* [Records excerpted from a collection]
-*-

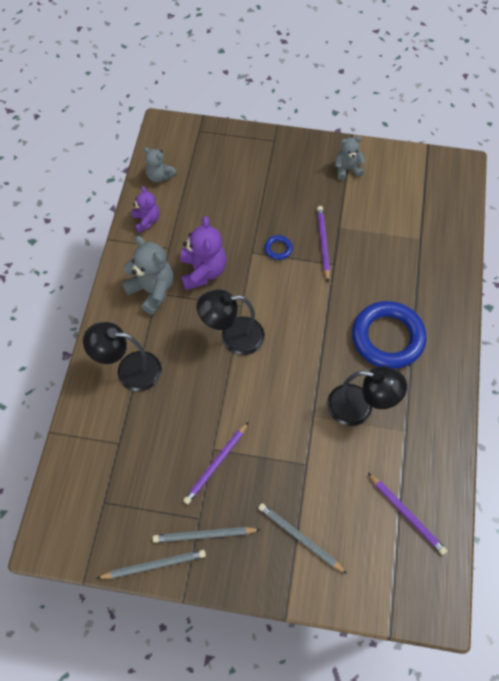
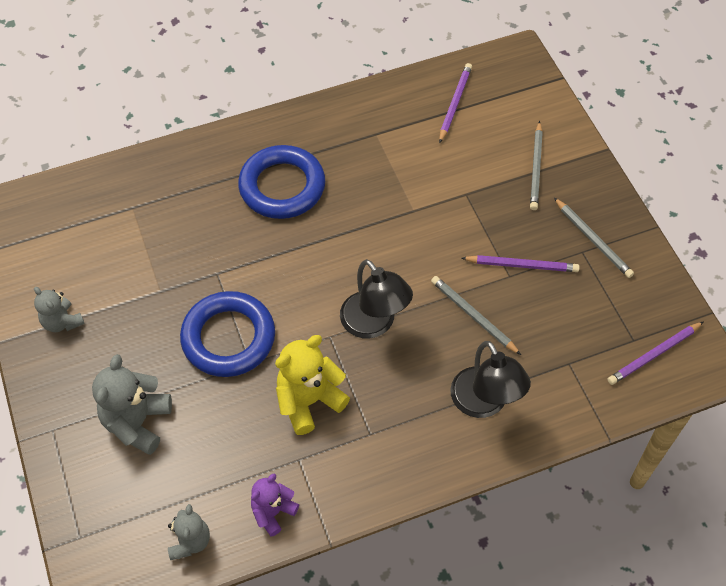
camera: 120 degrees left, 5 degrees down
grey pencil [97,550,206,579] -> grey pencil moved to [431,276,521,355]
grey teddy bear [122,236,173,315] -> grey teddy bear moved to [92,354,172,455]
purple teddy bear [180,216,227,290] -> yellow teddy bear [275,335,350,435]
blue ring [265,235,293,260] -> blue ring [180,291,275,377], size x2.46
purple pencil [317,206,330,282] -> purple pencil moved to [607,321,704,385]
black lamp [327,366,407,426] -> none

-*-

* [To do]
Above are some records; copy each line there that contains "moved".

* [Answer]
grey pencil [97,550,206,579] -> grey pencil moved to [431,276,521,355]
grey teddy bear [122,236,173,315] -> grey teddy bear moved to [92,354,172,455]
purple pencil [317,206,330,282] -> purple pencil moved to [607,321,704,385]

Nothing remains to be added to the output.